-------- RECORD EXTRACTS

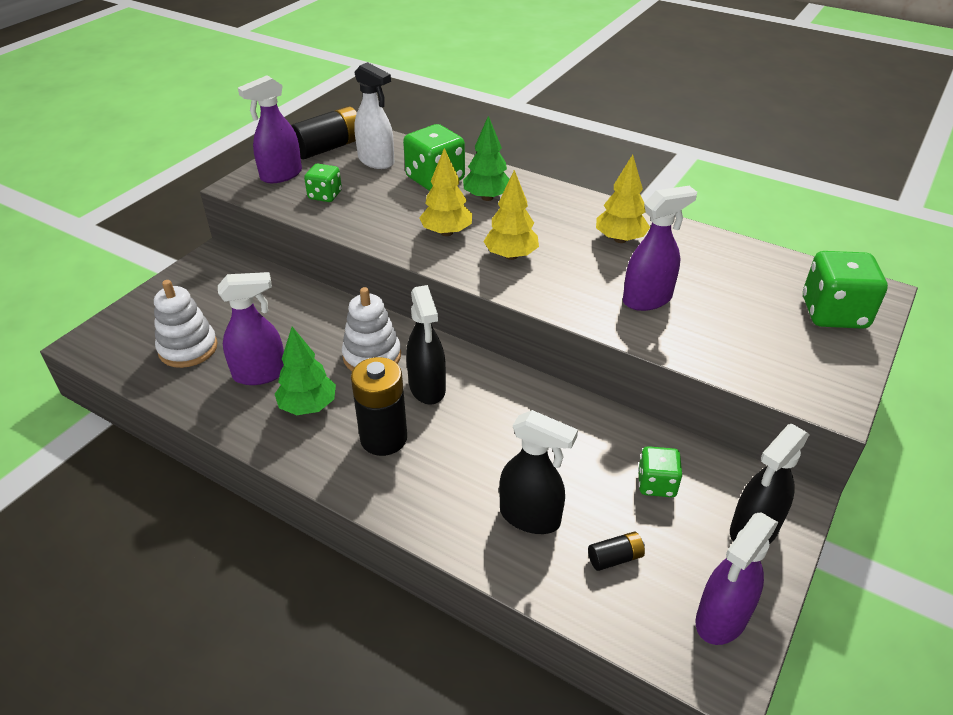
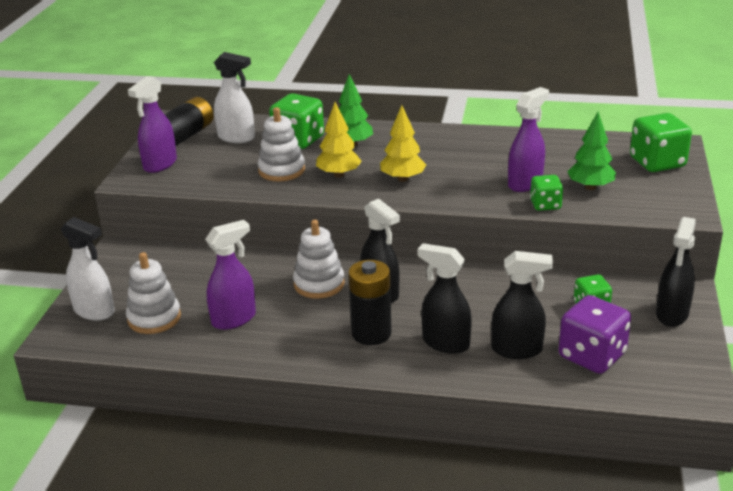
camera: 20 degrees left, 10 degrees down
(142, 323) = (94, 311): none -> white spray bottle
(308, 406) = (293, 329): green tree -> green tree (590, 187)
(325, 195) = (213, 171): green dice -> green dice (545, 205)
(392, 212) = (281, 170): none -> white stacking toy
(454, 479) = (445, 343): none -> black spray bottle
(615, 558) = (592, 356): black battery -> purple dice
(620, 239) = (477, 150): yellow tree -> none
(721, 619) = (682, 368): purple spray bottle -> none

----------------

▶ **WHAT YOU WILL DO**: Copy the listing verbatim, omitting images.

▶ **FINAL ANSWER**:
camera: 20 degrees left, 10 degrees down
(142, 323) = (94, 311): none -> white spray bottle
(308, 406) = (293, 329): green tree -> green tree (590, 187)
(325, 195) = (213, 171): green dice -> green dice (545, 205)
(392, 212) = (281, 170): none -> white stacking toy
(454, 479) = (445, 343): none -> black spray bottle
(615, 558) = (592, 356): black battery -> purple dice
(620, 239) = (477, 150): yellow tree -> none
(721, 619) = (682, 368): purple spray bottle -> none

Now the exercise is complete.